Requirement
Lines from the start of the data through the line containing "grey cupcake: 5 -> 4" must be given again exactly. Leave the others out.

Counted item lists
****************

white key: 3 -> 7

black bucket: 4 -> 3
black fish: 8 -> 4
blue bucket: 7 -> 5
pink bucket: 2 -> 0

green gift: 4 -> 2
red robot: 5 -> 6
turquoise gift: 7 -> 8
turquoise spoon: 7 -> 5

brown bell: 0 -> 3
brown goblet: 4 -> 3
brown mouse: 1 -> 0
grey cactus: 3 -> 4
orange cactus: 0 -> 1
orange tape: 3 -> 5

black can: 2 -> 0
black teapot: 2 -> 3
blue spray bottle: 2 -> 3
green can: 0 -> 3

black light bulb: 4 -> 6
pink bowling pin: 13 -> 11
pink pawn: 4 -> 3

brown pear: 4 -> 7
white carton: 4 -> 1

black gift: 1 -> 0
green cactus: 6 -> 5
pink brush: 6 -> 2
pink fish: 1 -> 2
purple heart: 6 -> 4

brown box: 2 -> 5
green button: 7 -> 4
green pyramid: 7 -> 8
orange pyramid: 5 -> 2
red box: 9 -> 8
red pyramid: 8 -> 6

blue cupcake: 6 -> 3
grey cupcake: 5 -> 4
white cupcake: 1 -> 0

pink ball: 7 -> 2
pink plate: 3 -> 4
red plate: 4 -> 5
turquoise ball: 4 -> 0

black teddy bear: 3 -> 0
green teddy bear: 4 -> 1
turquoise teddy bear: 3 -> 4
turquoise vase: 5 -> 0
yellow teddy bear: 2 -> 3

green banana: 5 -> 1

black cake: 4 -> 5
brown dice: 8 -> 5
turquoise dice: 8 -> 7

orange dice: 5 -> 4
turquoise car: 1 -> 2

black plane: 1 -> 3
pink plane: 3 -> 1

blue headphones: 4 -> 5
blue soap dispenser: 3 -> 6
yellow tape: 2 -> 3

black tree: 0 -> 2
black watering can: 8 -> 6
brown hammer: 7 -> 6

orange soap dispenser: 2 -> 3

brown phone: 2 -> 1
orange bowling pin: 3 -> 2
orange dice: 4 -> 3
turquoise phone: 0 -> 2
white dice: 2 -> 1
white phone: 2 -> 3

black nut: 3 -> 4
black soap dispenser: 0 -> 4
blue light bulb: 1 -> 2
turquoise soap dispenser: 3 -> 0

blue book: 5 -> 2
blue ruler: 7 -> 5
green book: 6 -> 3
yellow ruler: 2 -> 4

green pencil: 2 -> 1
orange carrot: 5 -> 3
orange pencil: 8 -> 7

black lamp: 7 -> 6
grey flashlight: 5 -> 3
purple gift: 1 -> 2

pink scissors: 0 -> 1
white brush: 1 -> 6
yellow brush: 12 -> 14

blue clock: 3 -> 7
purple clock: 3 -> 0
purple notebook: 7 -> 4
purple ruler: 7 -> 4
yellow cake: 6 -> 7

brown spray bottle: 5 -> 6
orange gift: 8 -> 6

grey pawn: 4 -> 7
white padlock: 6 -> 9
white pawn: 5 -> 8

****************

Response to this task
white key: 3 -> 7

black bucket: 4 -> 3
black fish: 8 -> 4
blue bucket: 7 -> 5
pink bucket: 2 -> 0

green gift: 4 -> 2
red robot: 5 -> 6
turquoise gift: 7 -> 8
turquoise spoon: 7 -> 5

brown bell: 0 -> 3
brown goblet: 4 -> 3
brown mouse: 1 -> 0
grey cactus: 3 -> 4
orange cactus: 0 -> 1
orange tape: 3 -> 5

black can: 2 -> 0
black teapot: 2 -> 3
blue spray bottle: 2 -> 3
green can: 0 -> 3

black light bulb: 4 -> 6
pink bowling pin: 13 -> 11
pink pawn: 4 -> 3

brown pear: 4 -> 7
white carton: 4 -> 1

black gift: 1 -> 0
green cactus: 6 -> 5
pink brush: 6 -> 2
pink fish: 1 -> 2
purple heart: 6 -> 4

brown box: 2 -> 5
green button: 7 -> 4
green pyramid: 7 -> 8
orange pyramid: 5 -> 2
red box: 9 -> 8
red pyramid: 8 -> 6

blue cupcake: 6 -> 3
grey cupcake: 5 -> 4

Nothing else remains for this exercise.